THE TASK —
Repeat the first line of the listing and each line after it, exactly, through the line containing "pink domino: 5 -> 10".

DATA PROVIDED —
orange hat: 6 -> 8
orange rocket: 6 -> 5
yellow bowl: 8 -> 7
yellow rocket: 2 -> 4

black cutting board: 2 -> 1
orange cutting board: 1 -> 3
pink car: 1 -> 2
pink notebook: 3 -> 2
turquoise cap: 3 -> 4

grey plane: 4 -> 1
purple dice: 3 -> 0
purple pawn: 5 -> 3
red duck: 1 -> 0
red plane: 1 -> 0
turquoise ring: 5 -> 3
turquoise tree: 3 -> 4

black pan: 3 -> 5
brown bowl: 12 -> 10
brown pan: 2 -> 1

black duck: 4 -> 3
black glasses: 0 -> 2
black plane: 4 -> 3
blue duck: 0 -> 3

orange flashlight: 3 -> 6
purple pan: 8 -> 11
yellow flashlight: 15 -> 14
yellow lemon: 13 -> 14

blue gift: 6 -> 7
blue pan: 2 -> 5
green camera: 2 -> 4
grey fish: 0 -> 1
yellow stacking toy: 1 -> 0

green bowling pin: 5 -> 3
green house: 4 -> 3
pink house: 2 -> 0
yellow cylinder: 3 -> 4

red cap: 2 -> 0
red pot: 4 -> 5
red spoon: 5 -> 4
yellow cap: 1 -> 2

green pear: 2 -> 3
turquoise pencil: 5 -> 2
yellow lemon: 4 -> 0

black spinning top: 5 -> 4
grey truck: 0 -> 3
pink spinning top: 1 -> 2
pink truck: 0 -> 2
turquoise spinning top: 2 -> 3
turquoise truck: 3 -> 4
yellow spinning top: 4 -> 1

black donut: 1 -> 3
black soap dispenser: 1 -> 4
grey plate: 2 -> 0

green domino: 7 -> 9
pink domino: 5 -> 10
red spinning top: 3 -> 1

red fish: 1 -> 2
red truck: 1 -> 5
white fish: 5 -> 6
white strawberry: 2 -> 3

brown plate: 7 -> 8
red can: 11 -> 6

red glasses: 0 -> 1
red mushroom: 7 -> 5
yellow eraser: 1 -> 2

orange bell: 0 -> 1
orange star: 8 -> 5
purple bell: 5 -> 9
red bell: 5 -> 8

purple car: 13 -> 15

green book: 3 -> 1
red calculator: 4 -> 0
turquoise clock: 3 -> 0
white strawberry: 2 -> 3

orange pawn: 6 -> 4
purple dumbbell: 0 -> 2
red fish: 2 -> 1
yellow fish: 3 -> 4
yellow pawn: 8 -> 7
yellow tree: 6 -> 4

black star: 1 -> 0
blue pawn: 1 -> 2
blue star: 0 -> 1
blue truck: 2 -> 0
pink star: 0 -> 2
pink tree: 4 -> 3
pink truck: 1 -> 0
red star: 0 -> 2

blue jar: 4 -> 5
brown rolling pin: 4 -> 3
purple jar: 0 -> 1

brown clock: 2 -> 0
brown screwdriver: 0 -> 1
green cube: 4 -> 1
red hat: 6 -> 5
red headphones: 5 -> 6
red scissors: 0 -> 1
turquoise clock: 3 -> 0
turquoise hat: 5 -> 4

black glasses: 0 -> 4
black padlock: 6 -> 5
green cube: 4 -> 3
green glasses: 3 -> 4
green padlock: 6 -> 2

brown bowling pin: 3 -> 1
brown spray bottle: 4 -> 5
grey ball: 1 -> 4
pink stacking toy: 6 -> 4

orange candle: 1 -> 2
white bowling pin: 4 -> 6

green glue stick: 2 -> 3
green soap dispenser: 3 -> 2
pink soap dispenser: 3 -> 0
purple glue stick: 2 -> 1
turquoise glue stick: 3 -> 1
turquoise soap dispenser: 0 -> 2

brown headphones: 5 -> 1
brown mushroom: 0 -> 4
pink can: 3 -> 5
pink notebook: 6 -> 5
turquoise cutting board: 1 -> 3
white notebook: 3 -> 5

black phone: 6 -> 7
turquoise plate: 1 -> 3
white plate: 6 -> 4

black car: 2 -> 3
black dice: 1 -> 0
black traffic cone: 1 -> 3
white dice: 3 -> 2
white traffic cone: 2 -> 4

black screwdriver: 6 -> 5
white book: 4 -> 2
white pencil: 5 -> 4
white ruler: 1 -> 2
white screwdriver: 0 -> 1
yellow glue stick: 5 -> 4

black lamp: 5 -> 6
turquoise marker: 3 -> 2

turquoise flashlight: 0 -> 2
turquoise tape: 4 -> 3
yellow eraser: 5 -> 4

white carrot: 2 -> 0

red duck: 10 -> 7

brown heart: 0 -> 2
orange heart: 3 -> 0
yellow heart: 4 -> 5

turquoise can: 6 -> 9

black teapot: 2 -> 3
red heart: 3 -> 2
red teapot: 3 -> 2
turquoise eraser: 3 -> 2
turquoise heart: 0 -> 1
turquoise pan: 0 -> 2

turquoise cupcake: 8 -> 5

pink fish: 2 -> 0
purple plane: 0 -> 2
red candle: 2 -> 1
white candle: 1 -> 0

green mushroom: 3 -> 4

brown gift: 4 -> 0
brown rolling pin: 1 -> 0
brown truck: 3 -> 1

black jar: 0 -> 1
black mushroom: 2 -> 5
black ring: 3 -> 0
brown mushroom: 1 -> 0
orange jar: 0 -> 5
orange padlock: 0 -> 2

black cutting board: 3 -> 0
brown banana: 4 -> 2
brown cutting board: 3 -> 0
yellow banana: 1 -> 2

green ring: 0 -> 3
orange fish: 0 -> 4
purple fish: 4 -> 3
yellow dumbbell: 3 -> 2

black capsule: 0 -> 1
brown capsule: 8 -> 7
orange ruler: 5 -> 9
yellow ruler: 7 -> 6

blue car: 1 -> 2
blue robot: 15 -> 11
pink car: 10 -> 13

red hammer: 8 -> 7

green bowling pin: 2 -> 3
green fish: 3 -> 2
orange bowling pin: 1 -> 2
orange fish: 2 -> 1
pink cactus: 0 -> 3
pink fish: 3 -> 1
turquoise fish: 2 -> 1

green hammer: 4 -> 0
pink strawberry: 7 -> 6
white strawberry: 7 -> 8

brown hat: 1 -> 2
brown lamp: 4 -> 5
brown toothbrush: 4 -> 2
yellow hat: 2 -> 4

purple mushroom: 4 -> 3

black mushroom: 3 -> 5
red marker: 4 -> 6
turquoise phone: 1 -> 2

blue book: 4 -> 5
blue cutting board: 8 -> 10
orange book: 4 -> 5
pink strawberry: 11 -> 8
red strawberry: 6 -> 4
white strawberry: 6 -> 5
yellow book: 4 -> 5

TASK OUTPUT —
orange hat: 6 -> 8
orange rocket: 6 -> 5
yellow bowl: 8 -> 7
yellow rocket: 2 -> 4

black cutting board: 2 -> 1
orange cutting board: 1 -> 3
pink car: 1 -> 2
pink notebook: 3 -> 2
turquoise cap: 3 -> 4

grey plane: 4 -> 1
purple dice: 3 -> 0
purple pawn: 5 -> 3
red duck: 1 -> 0
red plane: 1 -> 0
turquoise ring: 5 -> 3
turquoise tree: 3 -> 4

black pan: 3 -> 5
brown bowl: 12 -> 10
brown pan: 2 -> 1

black duck: 4 -> 3
black glasses: 0 -> 2
black plane: 4 -> 3
blue duck: 0 -> 3

orange flashlight: 3 -> 6
purple pan: 8 -> 11
yellow flashlight: 15 -> 14
yellow lemon: 13 -> 14

blue gift: 6 -> 7
blue pan: 2 -> 5
green camera: 2 -> 4
grey fish: 0 -> 1
yellow stacking toy: 1 -> 0

green bowling pin: 5 -> 3
green house: 4 -> 3
pink house: 2 -> 0
yellow cylinder: 3 -> 4

red cap: 2 -> 0
red pot: 4 -> 5
red spoon: 5 -> 4
yellow cap: 1 -> 2

green pear: 2 -> 3
turquoise pencil: 5 -> 2
yellow lemon: 4 -> 0

black spinning top: 5 -> 4
grey truck: 0 -> 3
pink spinning top: 1 -> 2
pink truck: 0 -> 2
turquoise spinning top: 2 -> 3
turquoise truck: 3 -> 4
yellow spinning top: 4 -> 1

black donut: 1 -> 3
black soap dispenser: 1 -> 4
grey plate: 2 -> 0

green domino: 7 -> 9
pink domino: 5 -> 10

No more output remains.